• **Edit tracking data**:
- Opening Delimiter -
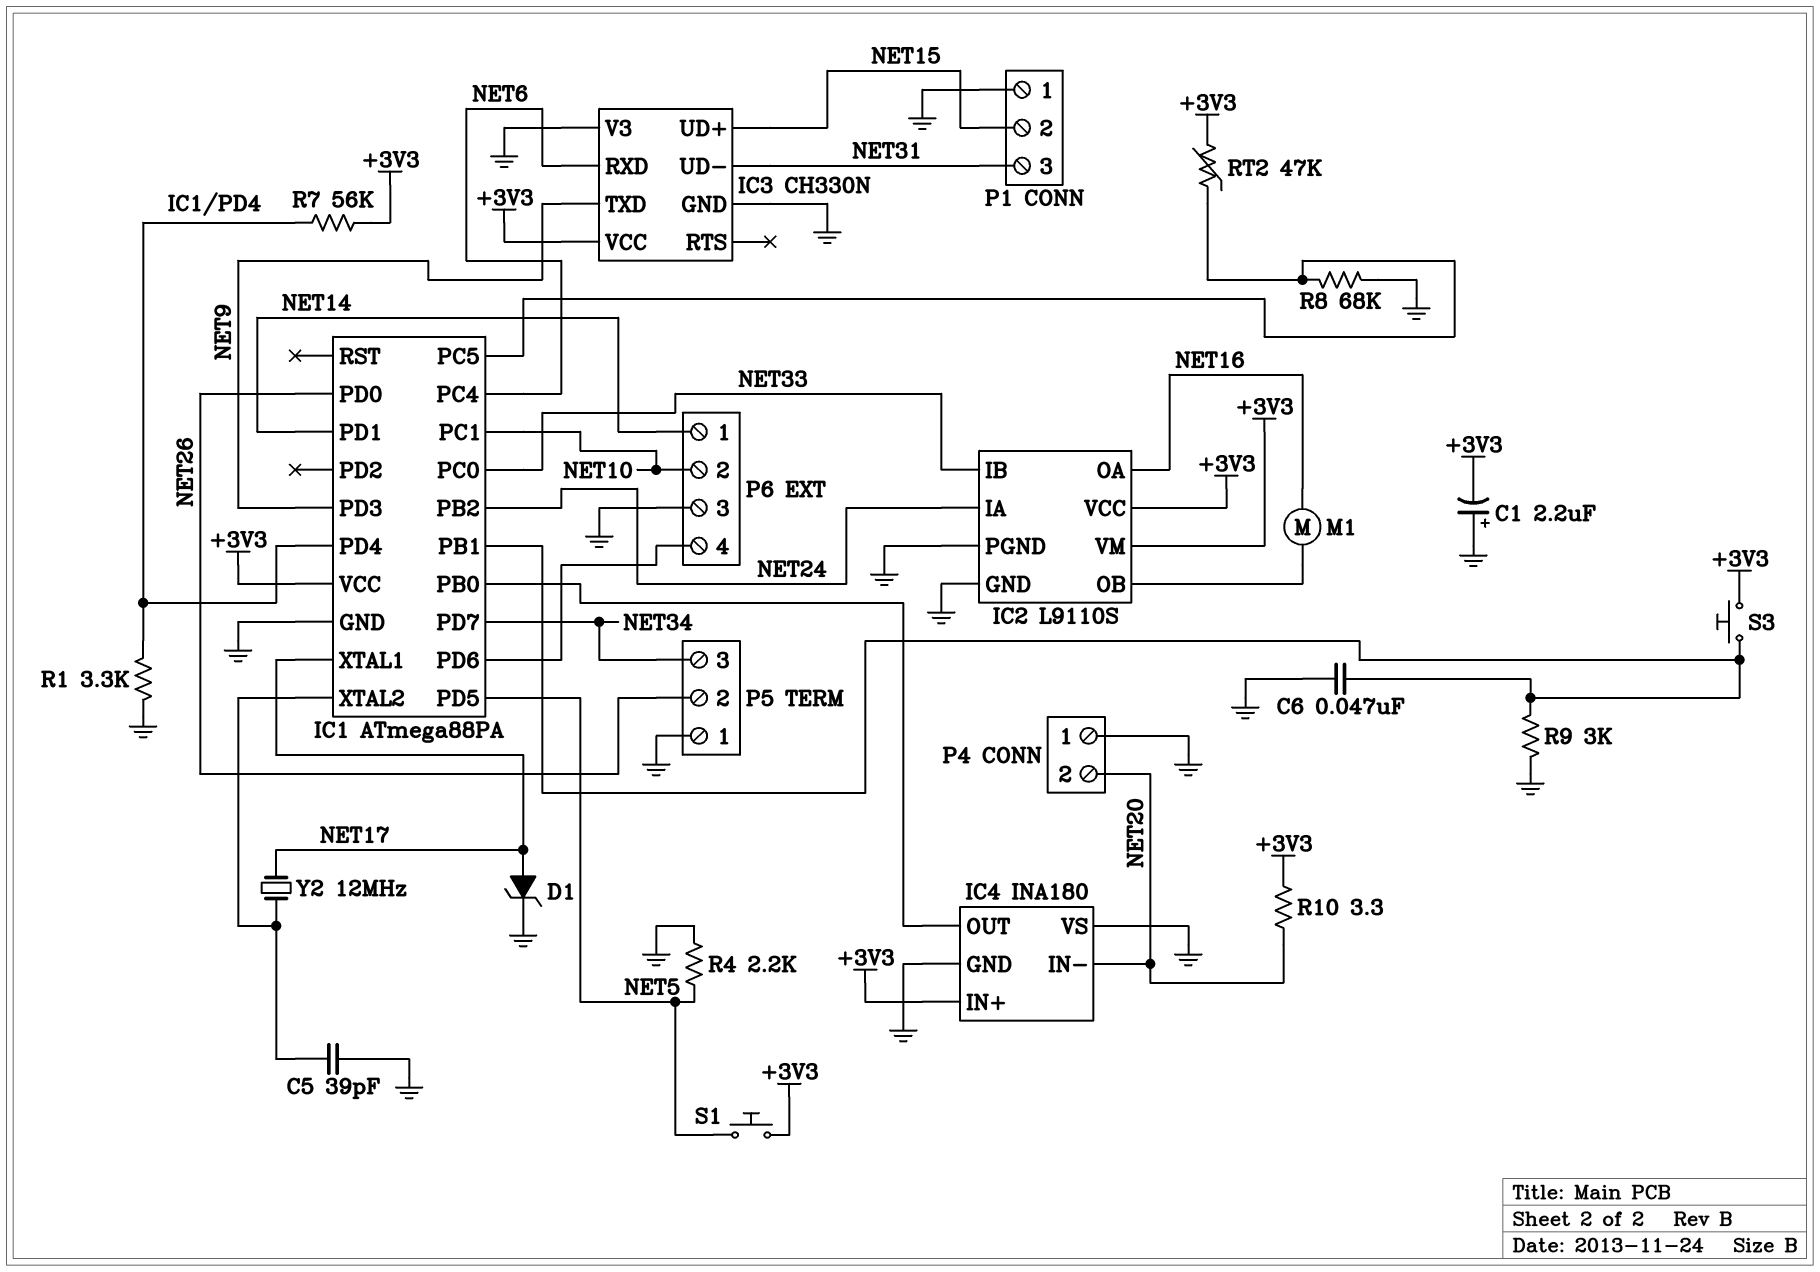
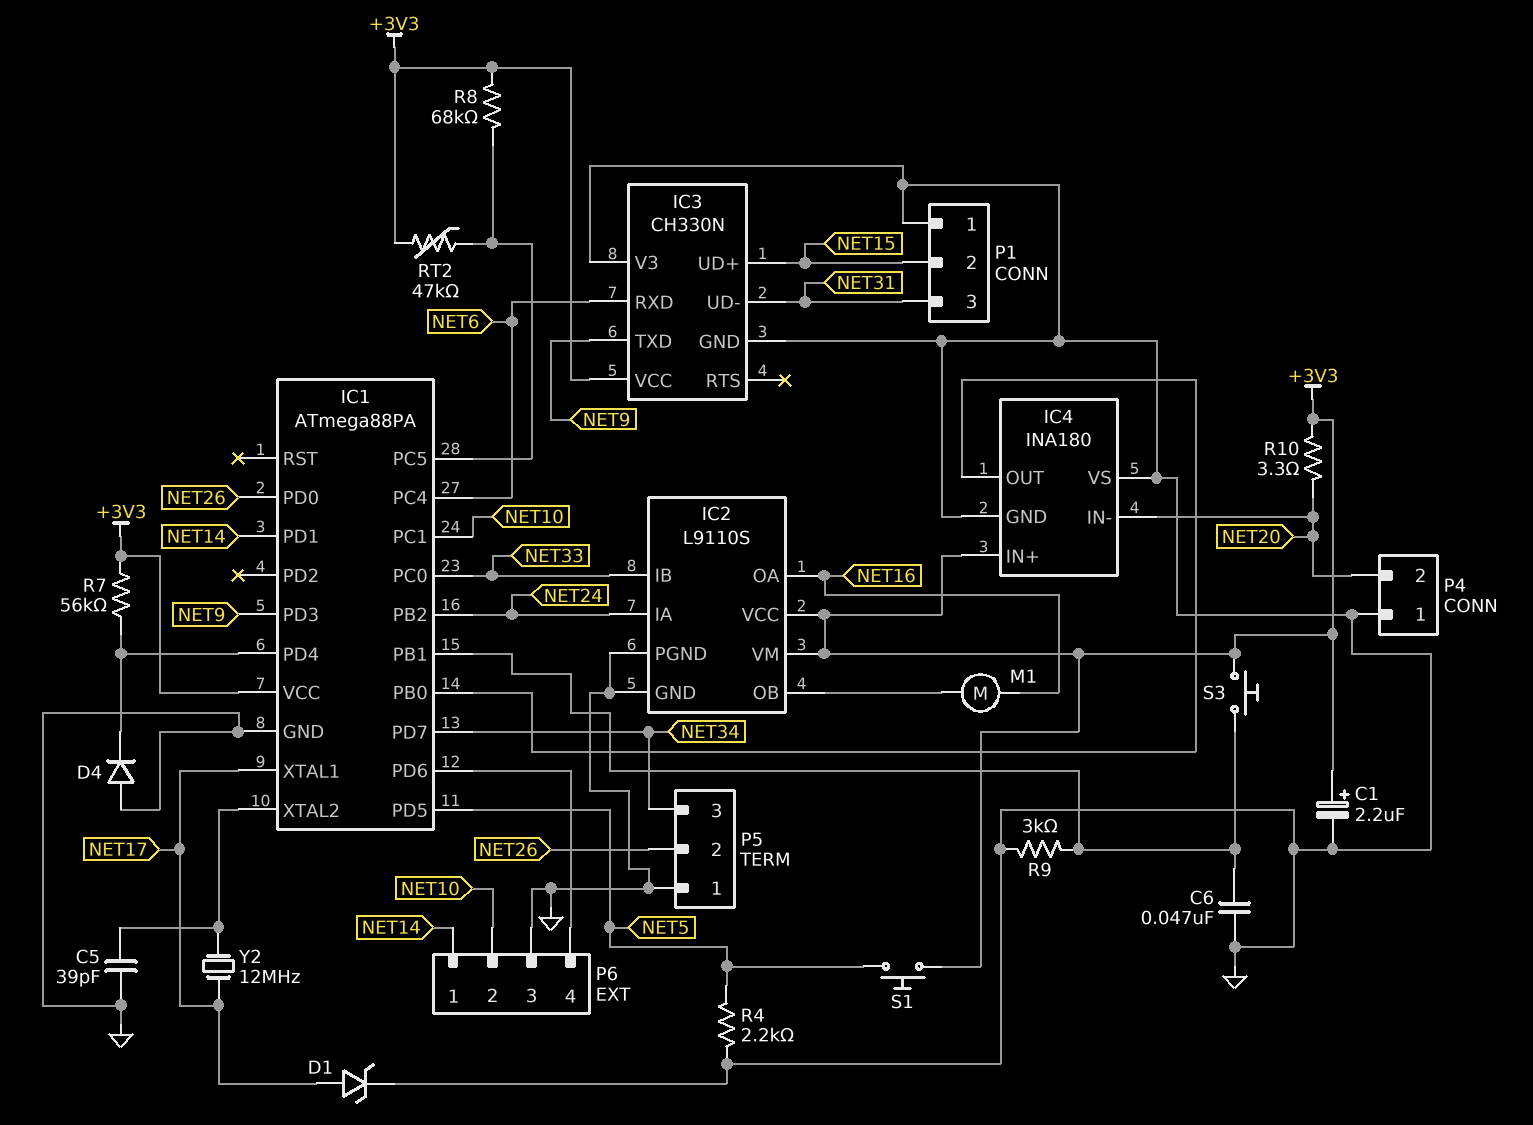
C1: 2.2uF (plus GND, minus +3V3) -> 2.2uF (plus +3V3, minus GND)
D4: none -> diode (A GND, K IC1/PD4)
R1: 3.3k (GND, IC1/PD4) -> none
R8: 68k (GND, IC1/PC5) -> 68k (+3V3, IC1/PC5)

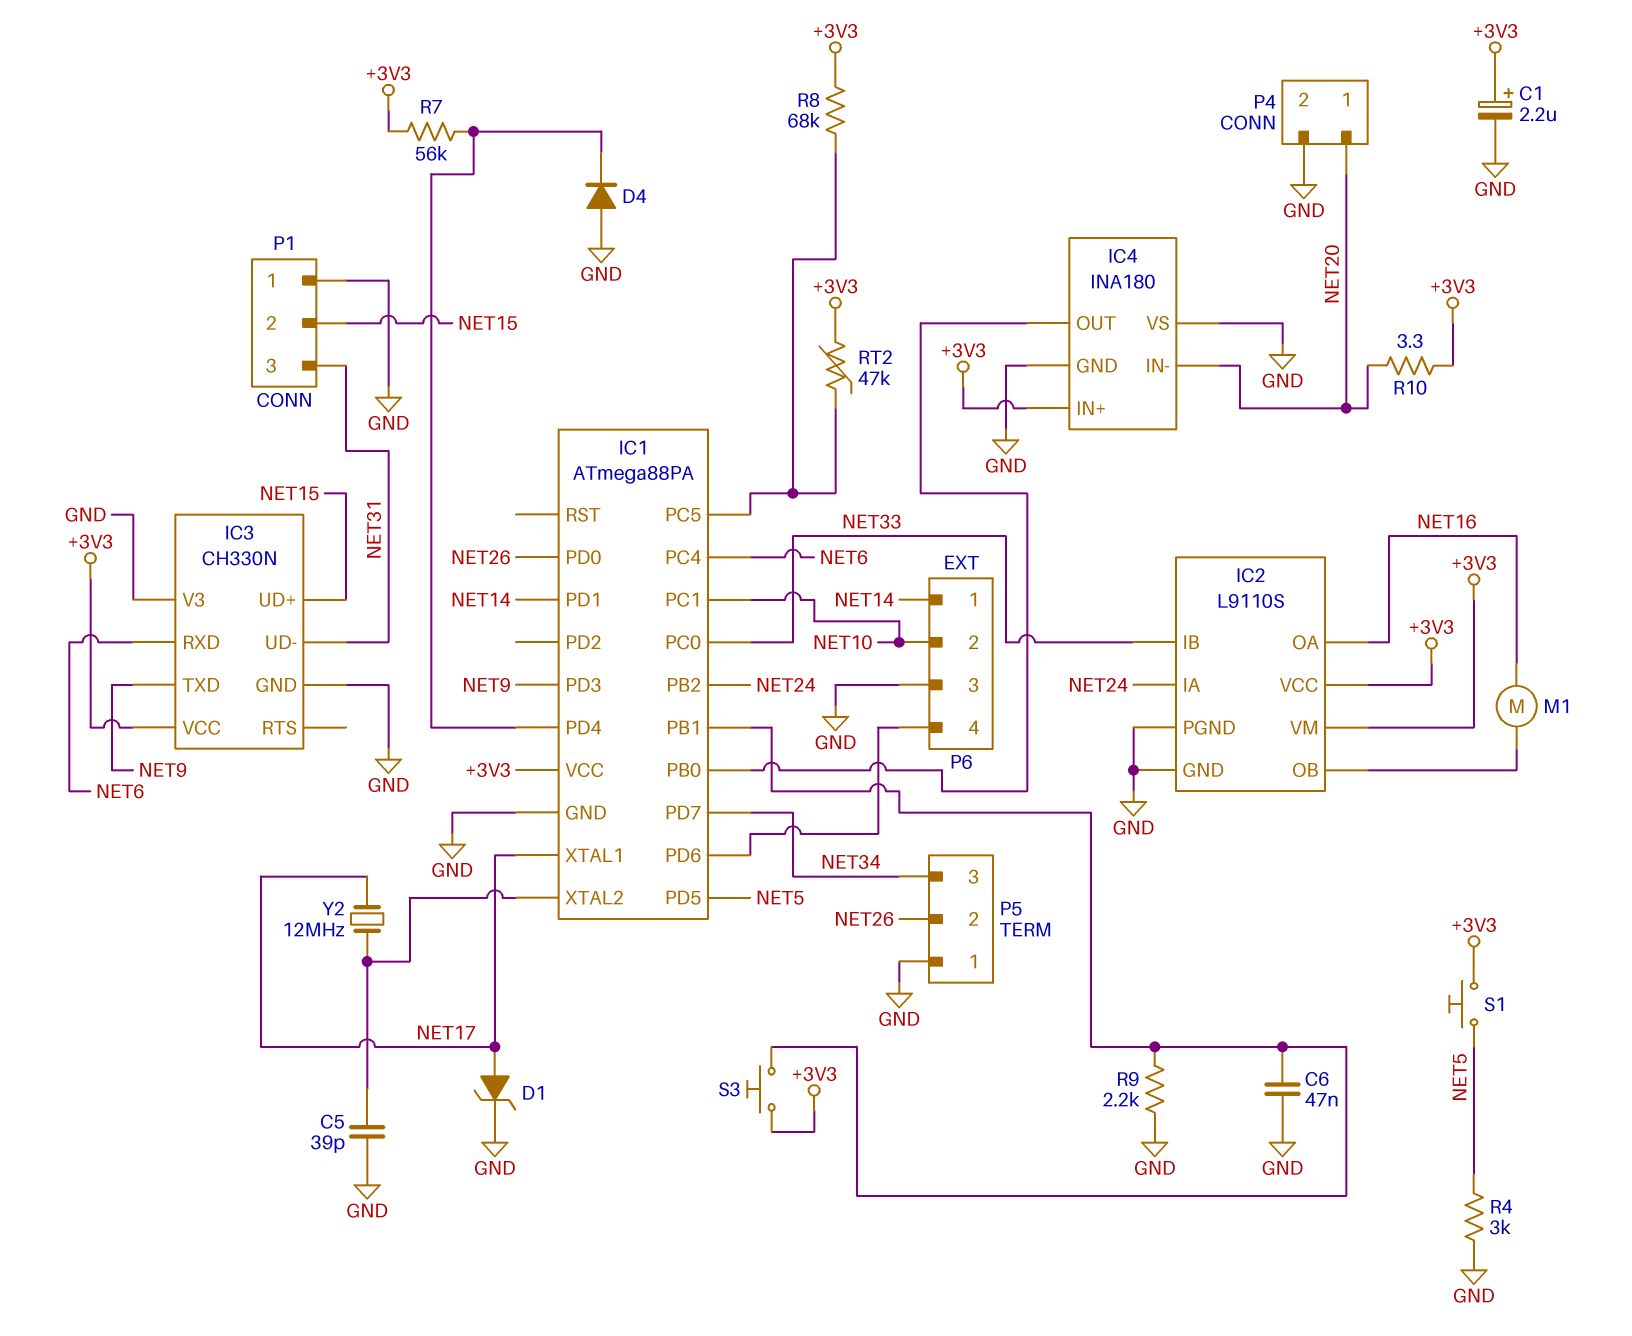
P4 pin 1: GND -> NET20
P4 pin 2: NET20 -> GND
R4: 2.2k (GND, NET5) -> 3k (GND, NET5)
R9: 3k (GND, IC1/PB1) -> 2.2k (GND, IC1/PB1)

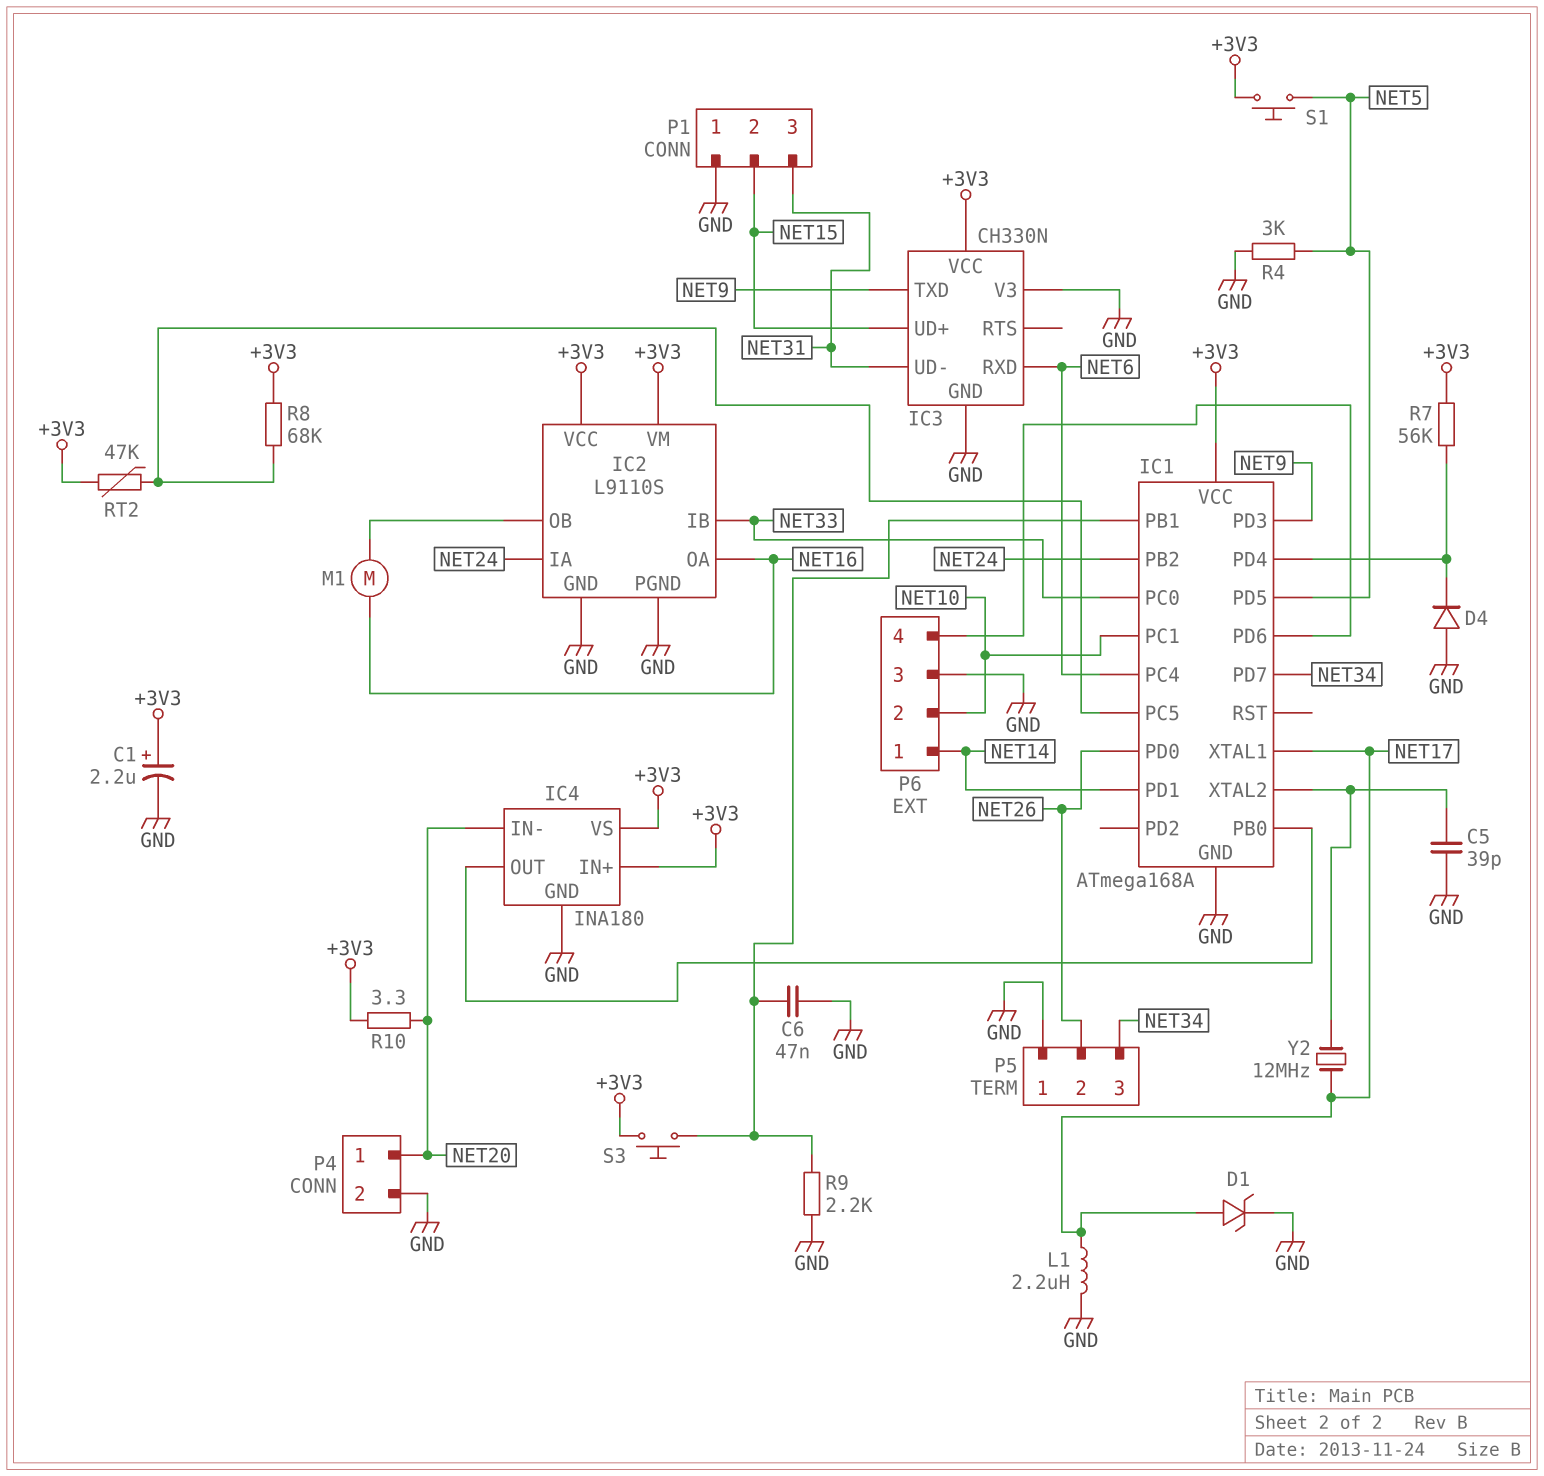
IC1: ATmega88PA -> ATmega168A
IC4 pin VS: GND -> +3V3
L1: none -> 2.2uH (GND, NET17)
- Closing Delimiter -
Leave the pictures out and return each entry exactly.

• **RESULT FOR THIS TASK**:
C1: 2.2uF (plus GND, minus +3V3) -> 2.2uF (plus +3V3, minus GND)
D4: none -> diode (A GND, K IC1/PD4)
R1: 3.3k (GND, IC1/PD4) -> none
R8: 68k (GND, IC1/PC5) -> 68k (+3V3, IC1/PC5)

P4 pin 1: GND -> NET20
P4 pin 2: NET20 -> GND
R4: 2.2k (GND, NET5) -> 3k (GND, NET5)
R9: 3k (GND, IC1/PB1) -> 2.2k (GND, IC1/PB1)

IC1: ATmega88PA -> ATmega168A
IC4 pin VS: GND -> +3V3
L1: none -> 2.2uH (GND, NET17)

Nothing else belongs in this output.